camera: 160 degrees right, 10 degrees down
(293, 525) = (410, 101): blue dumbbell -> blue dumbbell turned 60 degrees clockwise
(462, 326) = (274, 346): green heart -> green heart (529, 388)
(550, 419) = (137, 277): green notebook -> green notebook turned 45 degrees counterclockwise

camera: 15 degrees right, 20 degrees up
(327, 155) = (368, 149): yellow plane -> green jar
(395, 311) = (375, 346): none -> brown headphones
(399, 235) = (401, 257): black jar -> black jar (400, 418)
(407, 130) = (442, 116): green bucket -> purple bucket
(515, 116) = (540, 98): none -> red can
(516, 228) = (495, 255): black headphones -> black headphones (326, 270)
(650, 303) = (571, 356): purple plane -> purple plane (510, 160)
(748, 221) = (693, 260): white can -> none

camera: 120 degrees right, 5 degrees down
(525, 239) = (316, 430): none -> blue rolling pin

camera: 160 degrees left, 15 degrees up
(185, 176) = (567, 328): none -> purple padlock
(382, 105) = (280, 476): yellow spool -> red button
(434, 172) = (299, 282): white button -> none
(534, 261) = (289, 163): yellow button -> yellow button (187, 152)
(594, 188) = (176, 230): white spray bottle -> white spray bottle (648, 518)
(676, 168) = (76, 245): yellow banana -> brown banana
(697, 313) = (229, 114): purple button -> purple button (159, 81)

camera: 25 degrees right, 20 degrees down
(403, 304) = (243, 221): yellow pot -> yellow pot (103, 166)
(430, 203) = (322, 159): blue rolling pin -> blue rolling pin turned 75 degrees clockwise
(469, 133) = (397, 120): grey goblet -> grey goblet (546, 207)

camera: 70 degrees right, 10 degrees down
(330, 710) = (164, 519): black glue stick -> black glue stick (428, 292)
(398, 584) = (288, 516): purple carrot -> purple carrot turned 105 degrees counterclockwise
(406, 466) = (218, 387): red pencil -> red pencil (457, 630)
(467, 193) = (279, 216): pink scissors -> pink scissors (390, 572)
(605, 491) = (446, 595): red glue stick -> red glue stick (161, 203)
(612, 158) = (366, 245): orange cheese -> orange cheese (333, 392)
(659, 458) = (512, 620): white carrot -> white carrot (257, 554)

━━━━━━━━━━━━━━━━

## Work task
Nothing in the records should be left out; write all of them out again exactly.

## Your solution
camera: 160 degrees right, 10 degrees down
(293, 525) = (410, 101): blue dumbbell -> blue dumbbell turned 60 degrees clockwise
(462, 326) = (274, 346): green heart -> green heart (529, 388)
(550, 419) = (137, 277): green notebook -> green notebook turned 45 degrees counterclockwise

camera: 15 degrees right, 20 degrees up
(327, 155) = (368, 149): yellow plane -> green jar
(395, 311) = (375, 346): none -> brown headphones
(399, 235) = (401, 257): black jar -> black jar (400, 418)
(407, 130) = (442, 116): green bucket -> purple bucket
(515, 116) = (540, 98): none -> red can
(516, 228) = (495, 255): black headphones -> black headphones (326, 270)
(650, 303) = (571, 356): purple plane -> purple plane (510, 160)
(748, 221) = (693, 260): white can -> none

camera: 120 degrees right, 5 degrees down
(525, 239) = (316, 430): none -> blue rolling pin

camera: 160 degrees left, 15 degrees up
(185, 176) = (567, 328): none -> purple padlock
(382, 105) = (280, 476): yellow spool -> red button
(434, 172) = (299, 282): white button -> none
(534, 261) = (289, 163): yellow button -> yellow button (187, 152)
(594, 188) = (176, 230): white spray bottle -> white spray bottle (648, 518)
(676, 168) = (76, 245): yellow banana -> brown banana
(697, 313) = (229, 114): purple button -> purple button (159, 81)

camera: 25 degrees right, 20 degrees down
(403, 304) = (243, 221): yellow pot -> yellow pot (103, 166)
(430, 203) = (322, 159): blue rolling pin -> blue rolling pin turned 75 degrees clockwise
(469, 133) = (397, 120): grey goblet -> grey goblet (546, 207)

camera: 70 degrees right, 10 degrees down
(330, 710) = (164, 519): black glue stick -> black glue stick (428, 292)
(398, 584) = (288, 516): purple carrot -> purple carrot turned 105 degrees counterclockwise
(406, 466) = (218, 387): red pencil -> red pencil (457, 630)
(467, 193) = (279, 216): pink scissors -> pink scissors (390, 572)
(605, 491) = (446, 595): red glue stick -> red glue stick (161, 203)
(612, 158) = (366, 245): orange cheese -> orange cheese (333, 392)
(659, 458) = (512, 620): white carrot -> white carrot (257, 554)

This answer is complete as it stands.